### REQUIRED ACTION
Scan the lines below for "blue" and copy the matches.

### RECORDED INFORMATION
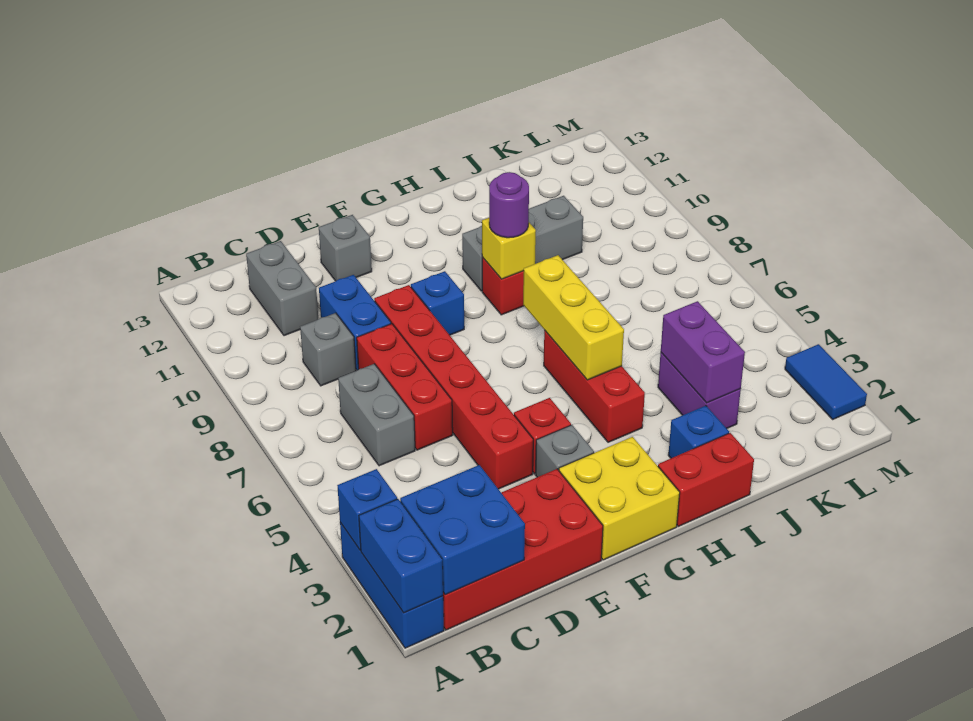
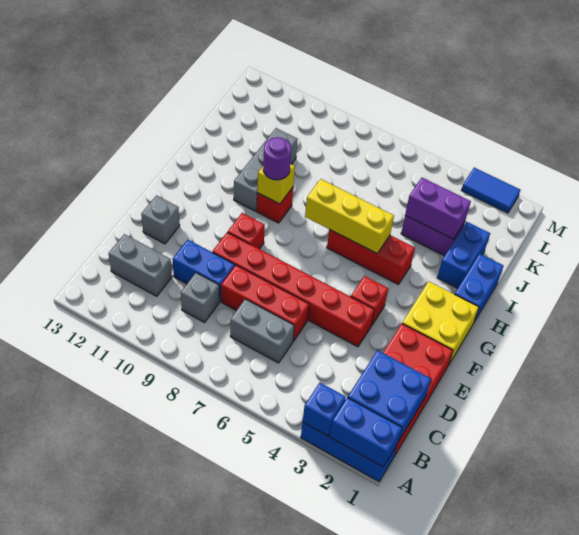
grey brick F3 level 1 -> none
blue brick F9 level 1 -> red brick F9 level 1
red brick H1:I1 level 1 -> blue brick H1:I1 level 1
blue brick I2 level 1 -> blue brick I2:J2 level 1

### SOLUTION TO THIS PROBLEM
blue brick F9 level 1 -> red brick F9 level 1
red brick H1:I1 level 1 -> blue brick H1:I1 level 1
blue brick I2 level 1 -> blue brick I2:J2 level 1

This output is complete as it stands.